# Activity
Please reproduce the listing in full, exactly as given.

# Given data
####################
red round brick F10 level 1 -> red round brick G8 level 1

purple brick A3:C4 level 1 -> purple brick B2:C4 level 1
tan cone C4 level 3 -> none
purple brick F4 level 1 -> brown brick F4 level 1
####################
# Written response
red round brick F10 level 1 -> red round brick G8 level 1

purple brick A3:C4 level 1 -> purple brick B2:C4 level 1
tan cone C4 level 3 -> none
purple brick F4 level 1 -> brown brick F4 level 1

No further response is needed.